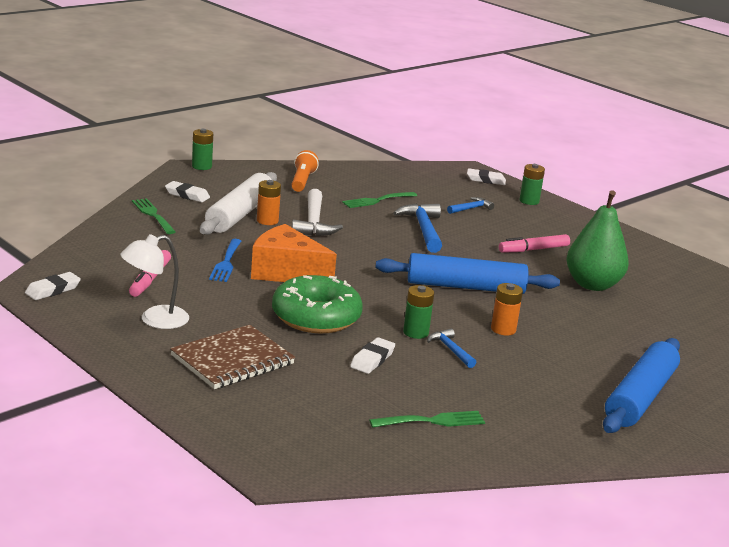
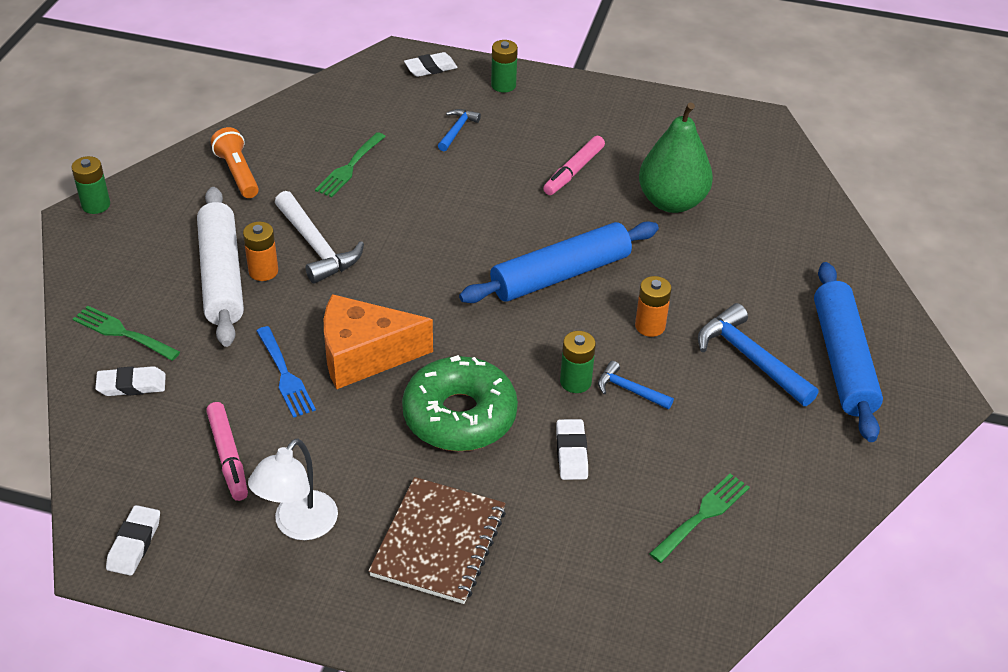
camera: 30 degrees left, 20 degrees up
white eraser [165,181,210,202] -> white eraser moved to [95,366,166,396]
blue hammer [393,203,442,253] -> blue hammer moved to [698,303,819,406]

○ ○ ○ ○ ○ ○ ○

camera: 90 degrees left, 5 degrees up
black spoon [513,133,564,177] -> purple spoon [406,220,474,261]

○ ○ ○ ○ ○ ○ ○

From the data above, copy out every line with the string "camera" in it.

camera: 30 degrees left, 20 degrees up
camera: 90 degrees left, 5 degrees up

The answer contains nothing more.